### Exercise
Take nothing but the lines from the one with "desk: (195, 274) -> (327, 144), width x1.37" through the one with "shelving: (70, 135) -> (115, 75), moved" in the entries below, both ends kept, and return them exactly with pictures left out.

Graphic revision entries
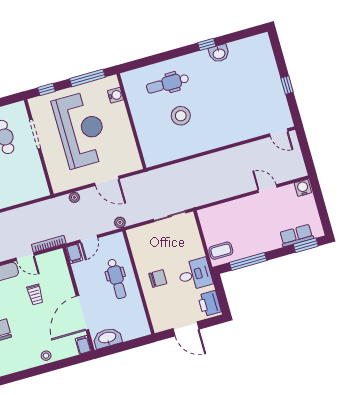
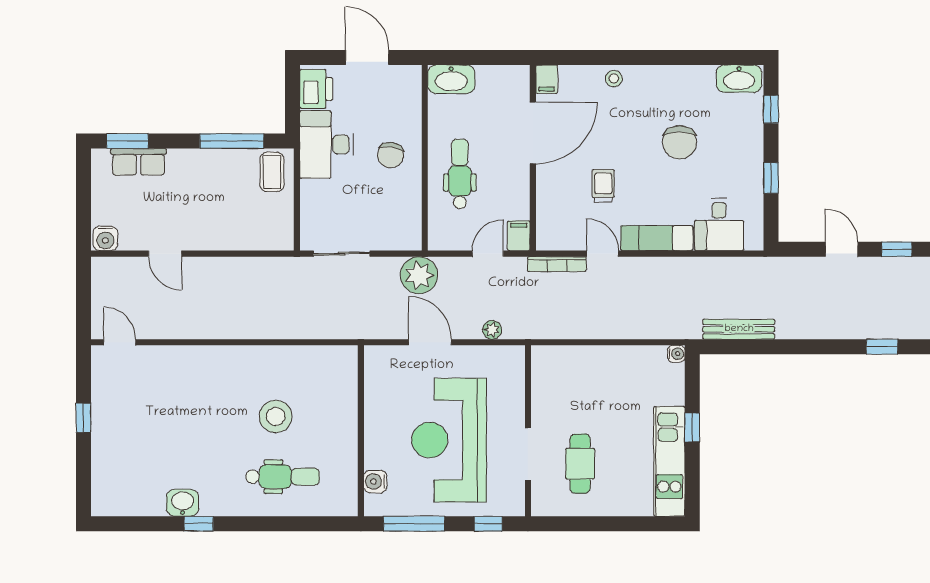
plant: (120, 222) -> (419, 275), width x1.88, depth x1.88
coffee table: (221, 251) -> (272, 172), turned 90
desk: (195, 274) -> (327, 144), width x1.37
chair: (158, 278) -> (391, 155), turned -82
washbasin: (107, 338) -> (451, 79), moved

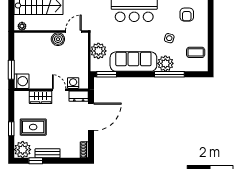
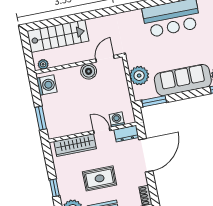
washing machine: (21, 81) -> (47, 85), moved
wardrobe: (41, 97) -> (75, 145), width x1.50
rug: (33, 127) -> (100, 178), moved

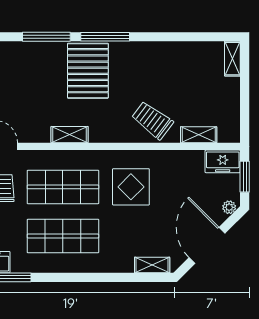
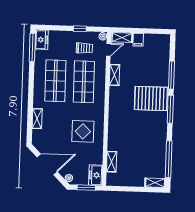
window: (191, 37) -> (169, 159), added
trolley: (152, 120) -> (121, 135), removed
shelving: (70, 135) -> (115, 75), moved
display table: (131, 187) -> (83, 131), moved
shelving: (152, 265) -> (37, 119), moved

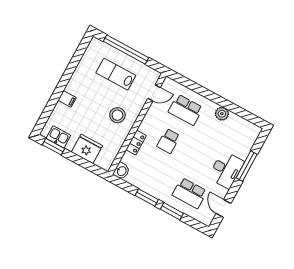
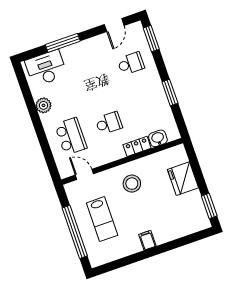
filing cabinet: (67, 99) -> (147, 240), moved
kitchen sink: (58, 137) -> (198, 210), removed
desk: (226, 170) -> (46, 68), moved
washbasin: (121, 171) -> (158, 138), moved
school desk: (190, 193) -> (131, 64), width x0.54
window: (172, 211) -> (151, 39), moved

### Task answer
desk: (195, 274) -> (327, 144), width x1.37
chair: (158, 278) -> (391, 155), turned -82
washbasin: (107, 338) -> (451, 79), moved

washing machine: (21, 81) -> (47, 85), moved
wardrobe: (41, 97) -> (75, 145), width x1.50
rug: (33, 127) -> (100, 178), moved

window: (191, 37) -> (169, 159), added
trolley: (152, 120) -> (121, 135), removed
shelving: (70, 135) -> (115, 75), moved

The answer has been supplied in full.